[What the task requires]:
All lines from the one containing "grey 1x1 brick [311,180,375,261]" to the final line of the material should be retyped exactly. Nothing else belongs in the response.

== Records shown ==

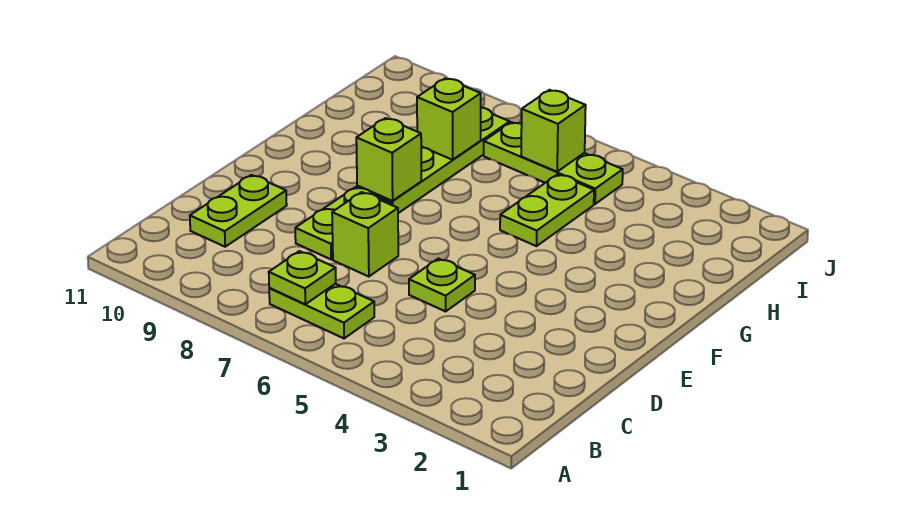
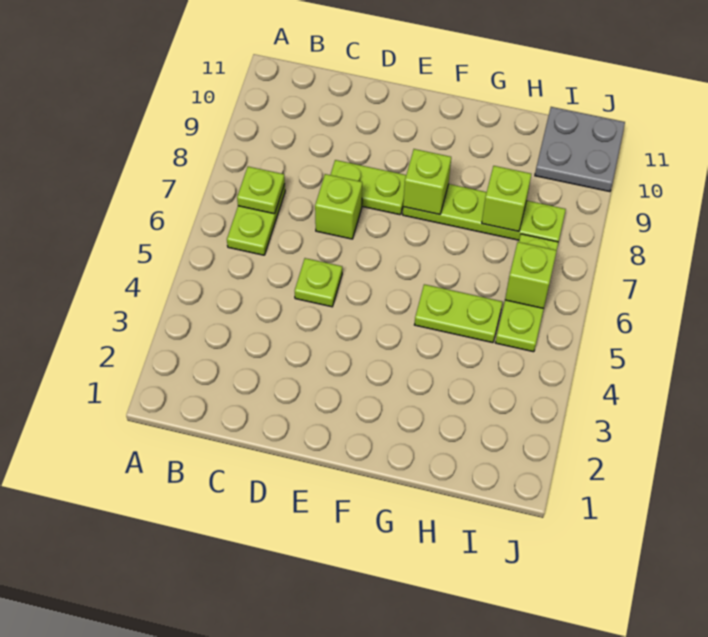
lime 1x2 plate [190,175,287,247] -> none
none -> grey 2x2 plate [535,107,625,192]

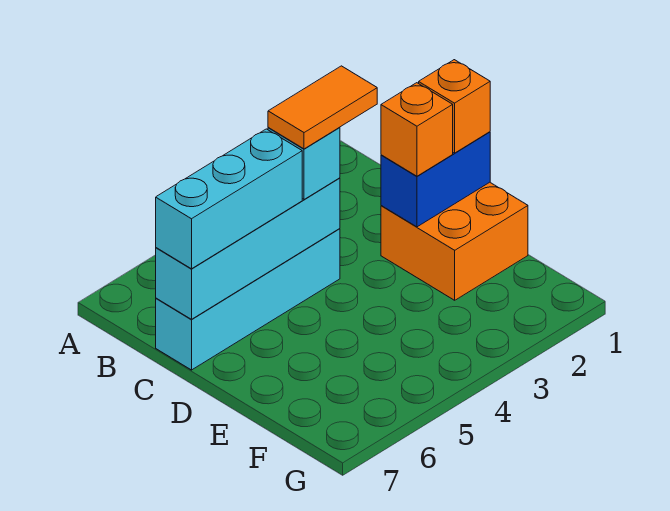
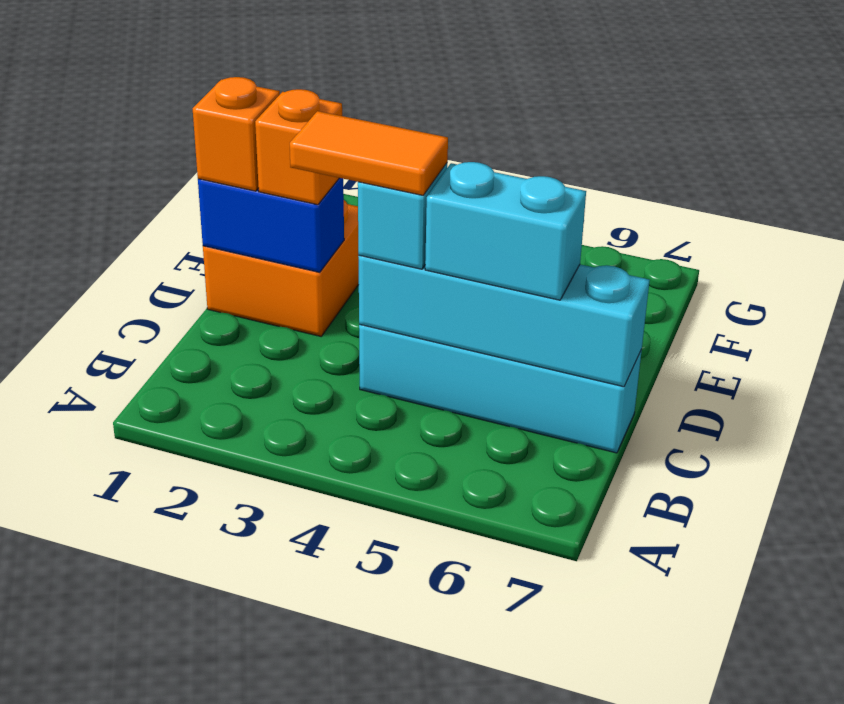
cyan 1x3 brick [156,129,302,269] -> cyan 1x2 brick [425,162,586,300]

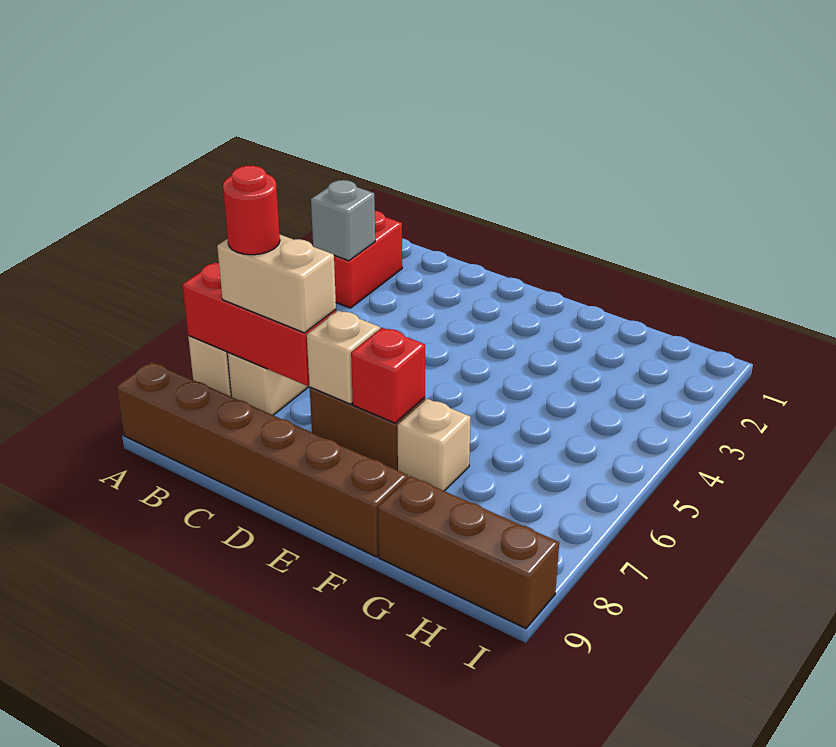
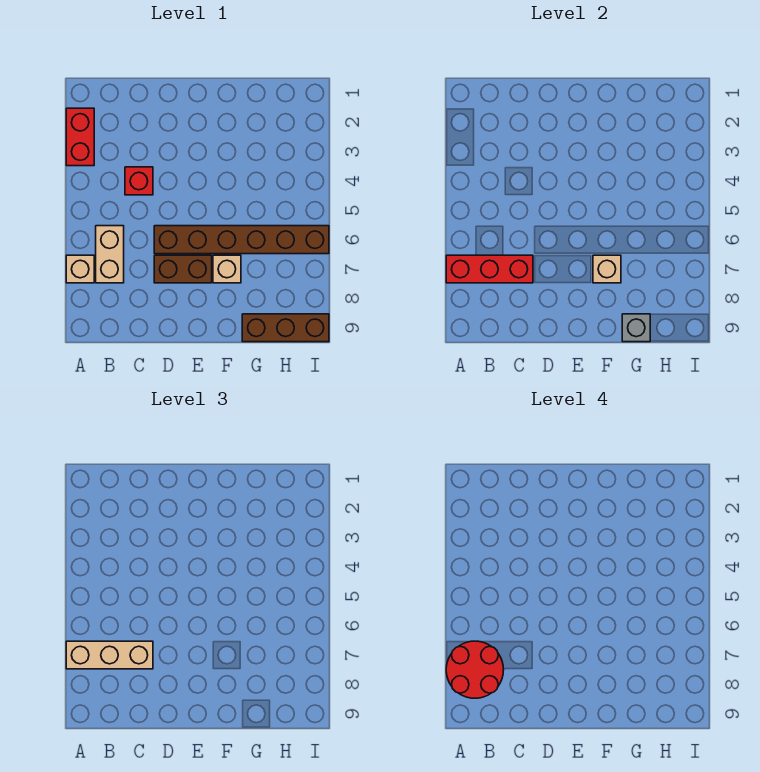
grey 1x1 brick [311,180,375,261] -> grey 1x1 brick moved to [622,314,650,342]
brown 1x6 brick [117,362,408,557] -> brown 1x6 brick moved to [154,226,329,254]
tan 1x2 brick [217,235,336,333] -> tan 1x3 brick [66,641,153,669]
red 1x1 round brick [223,166,280,255] -> red 2x2 round brick [446,641,504,698]
tan 1x1 brick [307,311,380,404] -> tan 1x1 brick moved to [593,255,621,283]
red 1x1 brick [351,328,425,423] -> red 1x1 brick moved to [125,167,153,195]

===

[Final answer]:
grey 1x1 brick [311,180,375,261] -> grey 1x1 brick moved to [622,314,650,342]
brown 1x6 brick [117,362,408,557] -> brown 1x6 brick moved to [154,226,329,254]
tan 1x2 brick [217,235,336,333] -> tan 1x3 brick [66,641,153,669]
red 1x1 round brick [223,166,280,255] -> red 2x2 round brick [446,641,504,698]
tan 1x1 brick [307,311,380,404] -> tan 1x1 brick moved to [593,255,621,283]
red 1x1 brick [351,328,425,423] -> red 1x1 brick moved to [125,167,153,195]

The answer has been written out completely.